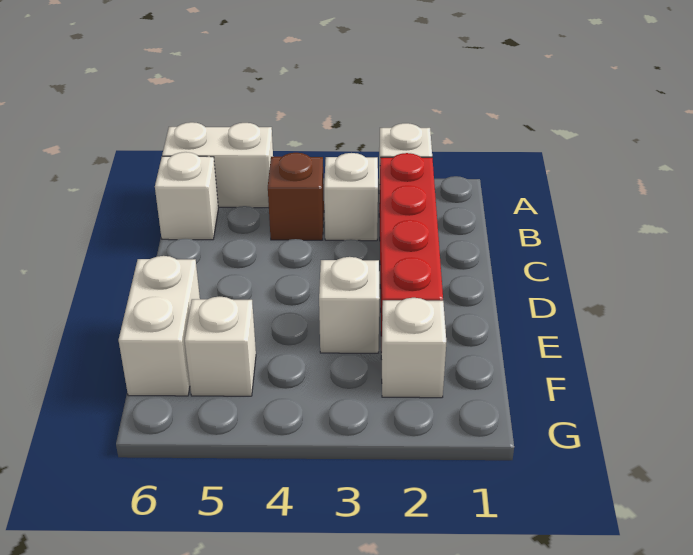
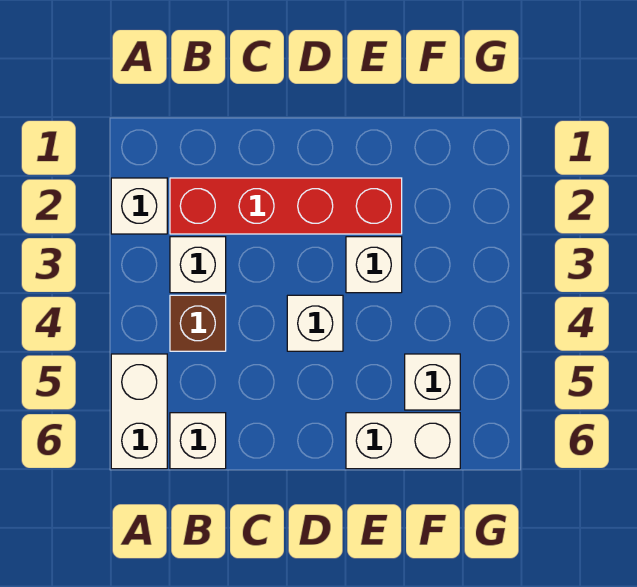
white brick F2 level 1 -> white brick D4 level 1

--

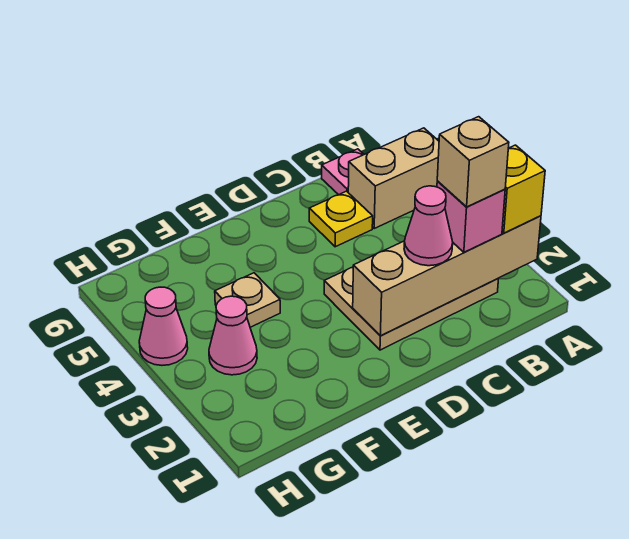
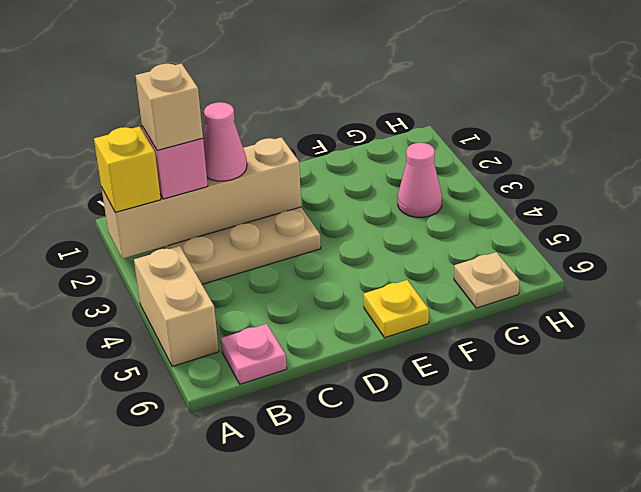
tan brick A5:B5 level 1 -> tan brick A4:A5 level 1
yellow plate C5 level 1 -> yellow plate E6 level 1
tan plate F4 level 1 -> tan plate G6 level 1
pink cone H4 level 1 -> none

==

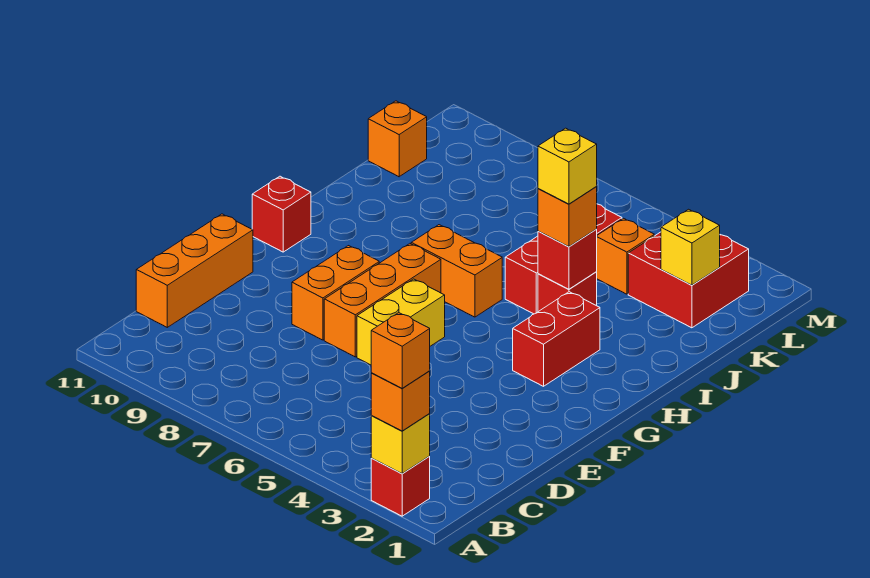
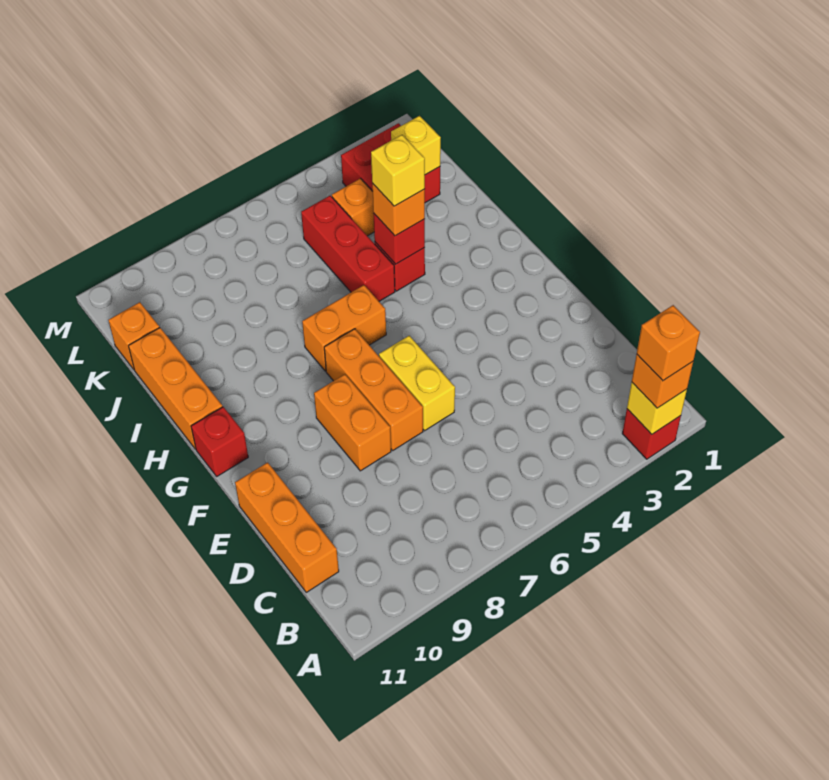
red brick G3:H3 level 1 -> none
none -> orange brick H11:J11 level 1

(Problem description) What are the lines above, starting at the one with "yellow plate C5" and ending at the one with "pink cone H4 level 1 -> none"? Give them again exactly, and only them.

(Written response)
yellow plate C5 level 1 -> yellow plate E6 level 1
tan plate F4 level 1 -> tan plate G6 level 1
pink cone H4 level 1 -> none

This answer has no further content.